● **Exercise directions**
The answer must reproduce all of the data below exactly and contain no images.

● **Data segment**
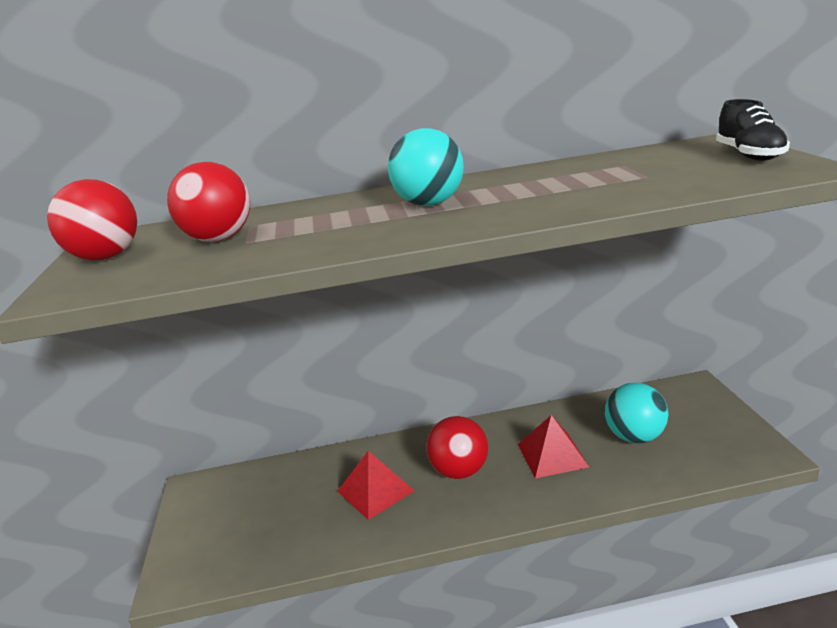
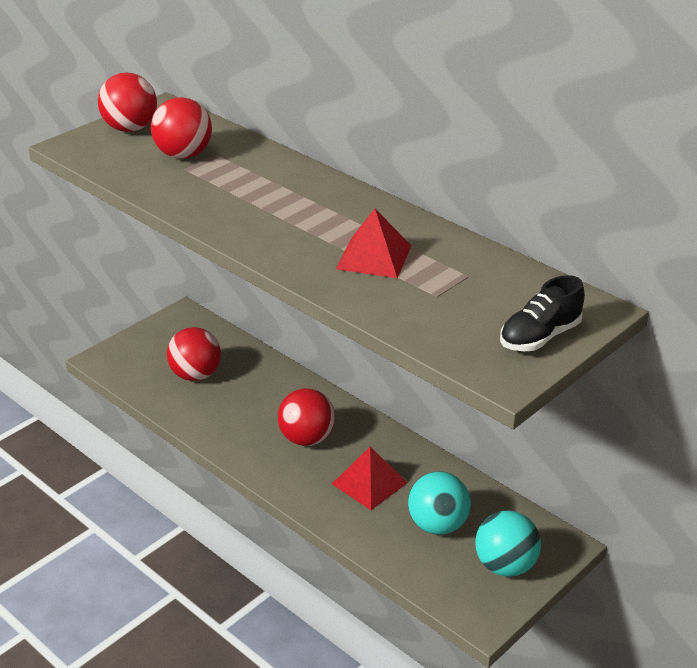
camera: 50 degrees right, 10 degrees up
(290, 513) = (195, 375): none -> red ball
(375, 491) = (249, 405): red pyramid -> red pyramid (374, 257)
(429, 204) = (304, 213): turquoise ball -> turquoise ball (505, 566)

● **Response to the task**
camera: 50 degrees right, 10 degrees up
(290, 513) = (195, 375): none -> red ball
(375, 491) = (249, 405): red pyramid -> red pyramid (374, 257)
(429, 204) = (304, 213): turquoise ball -> turquoise ball (505, 566)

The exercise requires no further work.